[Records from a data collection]

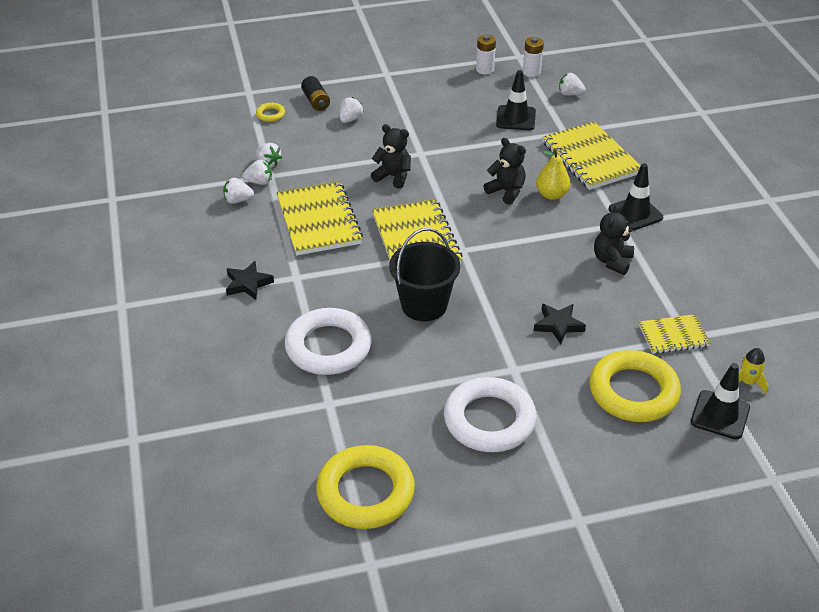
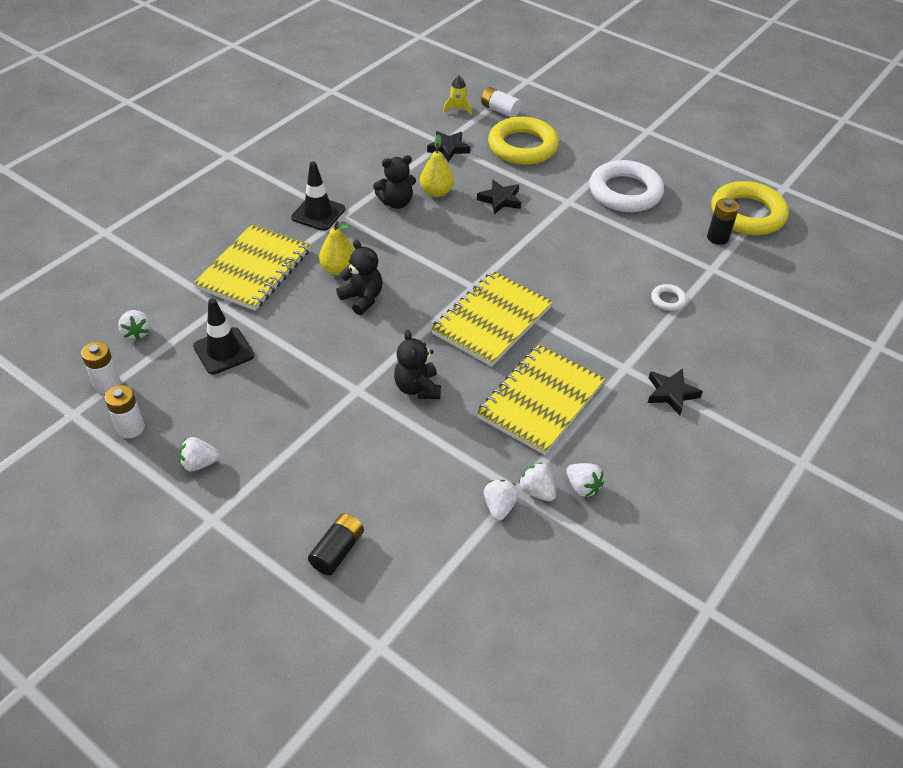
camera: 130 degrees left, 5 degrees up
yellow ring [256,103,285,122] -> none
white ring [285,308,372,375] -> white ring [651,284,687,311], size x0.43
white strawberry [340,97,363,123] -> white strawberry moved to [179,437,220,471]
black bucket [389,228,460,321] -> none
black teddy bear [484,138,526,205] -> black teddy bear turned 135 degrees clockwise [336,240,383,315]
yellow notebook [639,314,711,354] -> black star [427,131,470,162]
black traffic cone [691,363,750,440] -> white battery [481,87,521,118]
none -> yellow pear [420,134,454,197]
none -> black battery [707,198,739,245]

_What you will do_
Take exactly the lines from the one containing "yellow ring [256,103,285,122] -> none" through the one containing "black bucket [389,228,460,321] -> none" in the data above, and output them with nothing added.

_Answer to the problem_
yellow ring [256,103,285,122] -> none
white ring [285,308,372,375] -> white ring [651,284,687,311], size x0.43
white strawberry [340,97,363,123] -> white strawberry moved to [179,437,220,471]
black bucket [389,228,460,321] -> none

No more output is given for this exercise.